• [TO DO]:
Search the data for the string "move" and copy each line where it turns up.

• [INFORMATION GIVEN]:
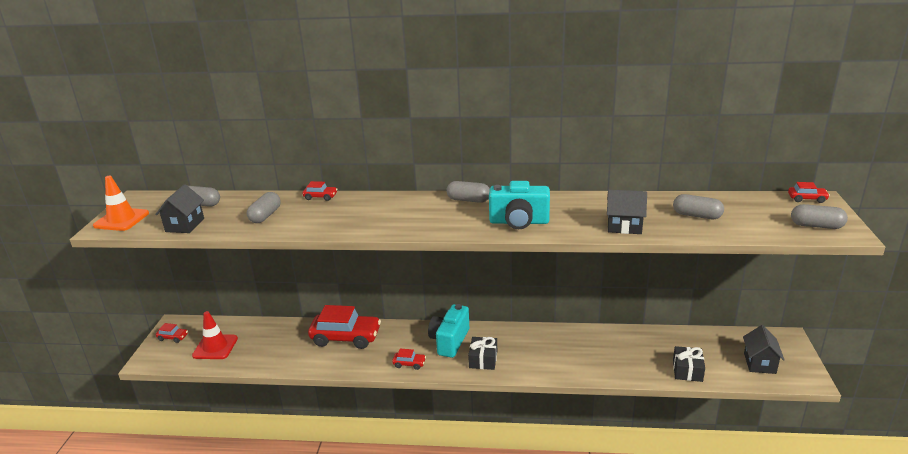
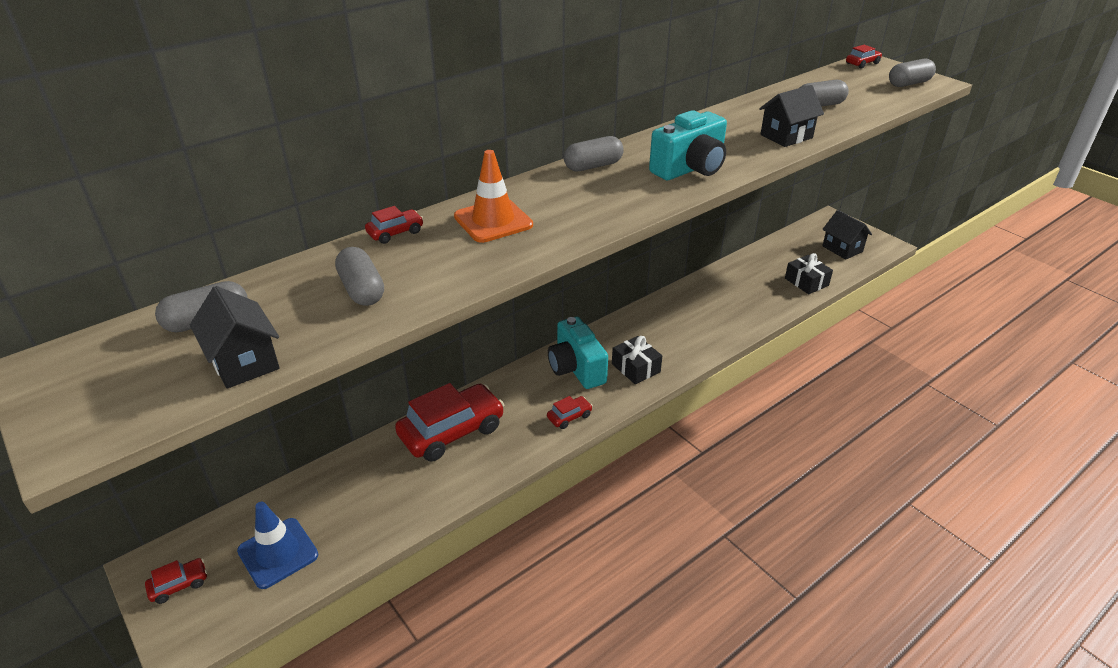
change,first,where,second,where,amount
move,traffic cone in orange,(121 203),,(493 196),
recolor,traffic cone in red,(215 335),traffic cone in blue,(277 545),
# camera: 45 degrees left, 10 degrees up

...

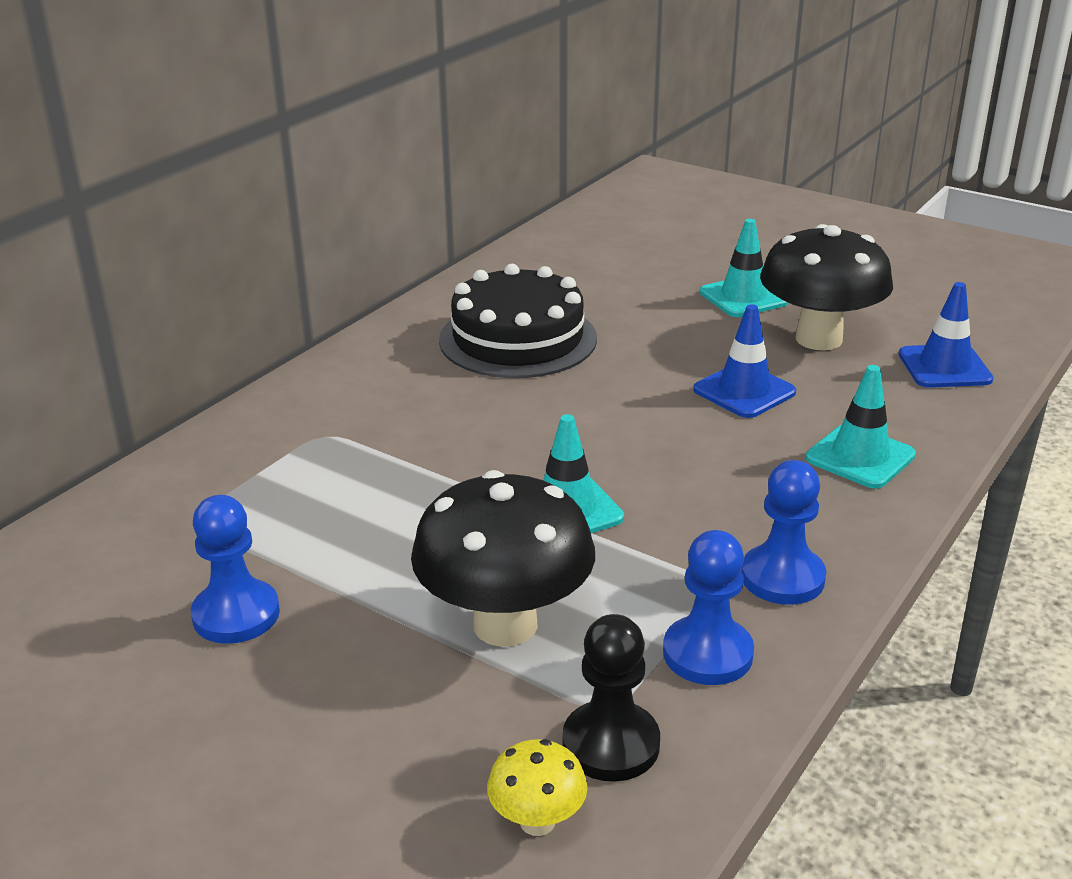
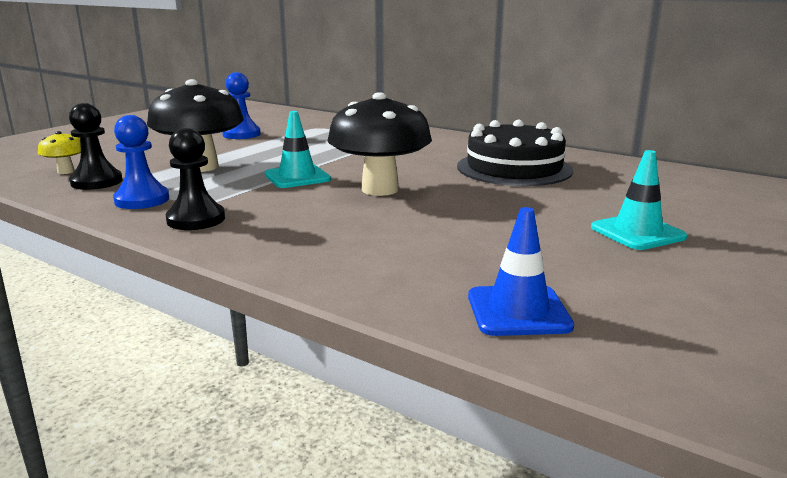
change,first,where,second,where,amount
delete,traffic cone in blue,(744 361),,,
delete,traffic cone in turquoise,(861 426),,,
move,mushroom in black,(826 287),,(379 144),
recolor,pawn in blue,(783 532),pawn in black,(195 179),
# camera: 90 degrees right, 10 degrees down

---

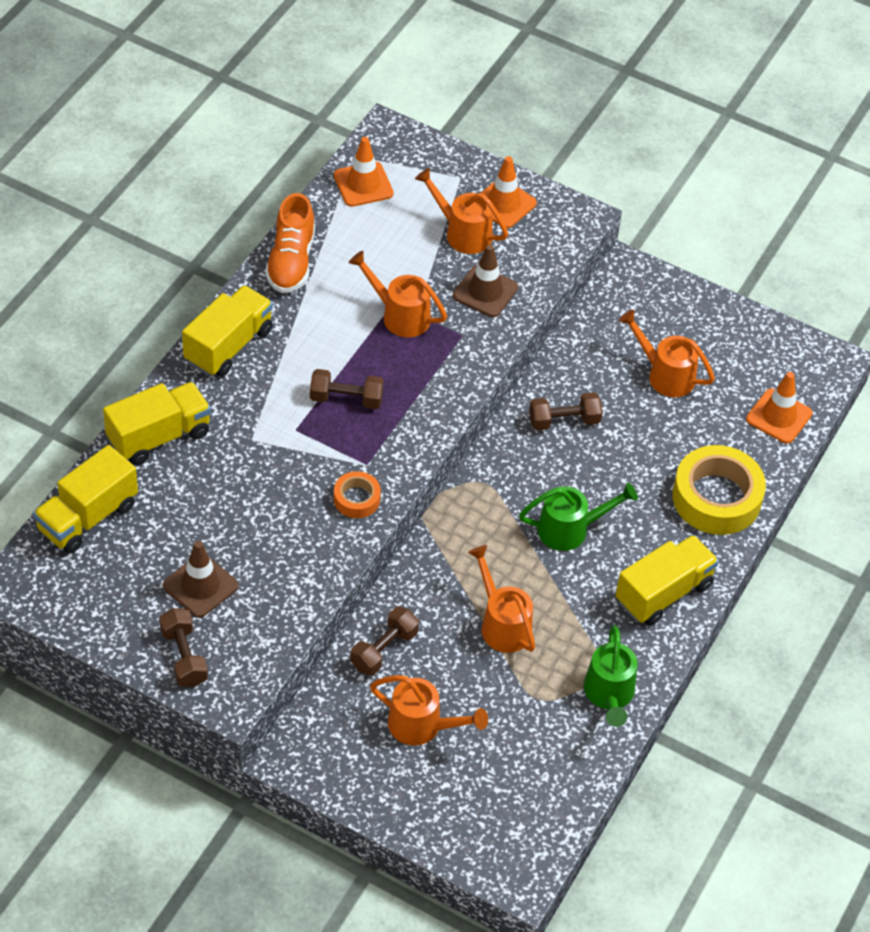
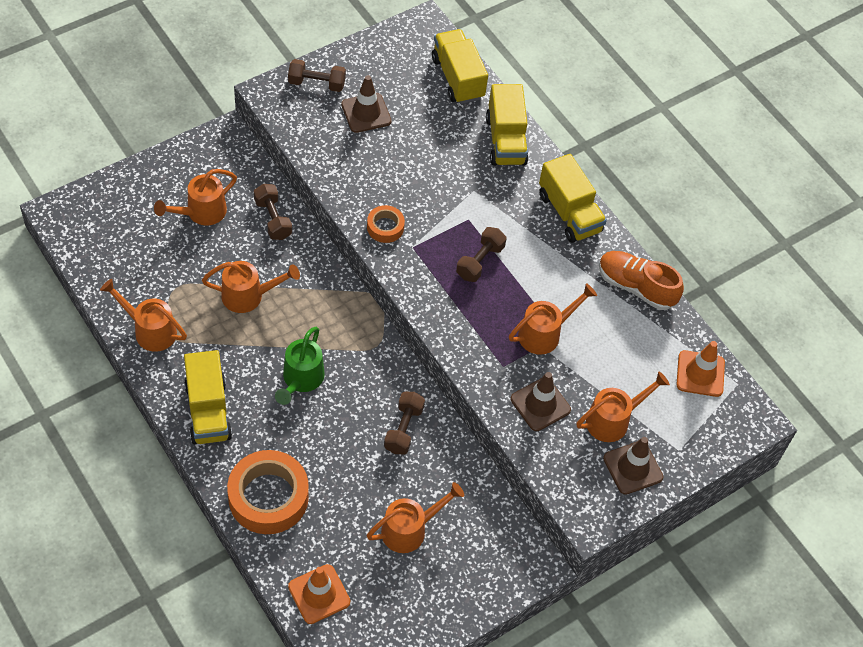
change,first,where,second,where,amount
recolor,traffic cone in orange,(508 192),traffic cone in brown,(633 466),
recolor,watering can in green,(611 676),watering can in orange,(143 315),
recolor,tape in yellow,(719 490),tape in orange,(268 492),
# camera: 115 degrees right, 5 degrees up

• [ANSWER BELOW]:
move,traffic cone in orange,(121 203),,(493 196),
move,mushroom in black,(826 287),,(379 144),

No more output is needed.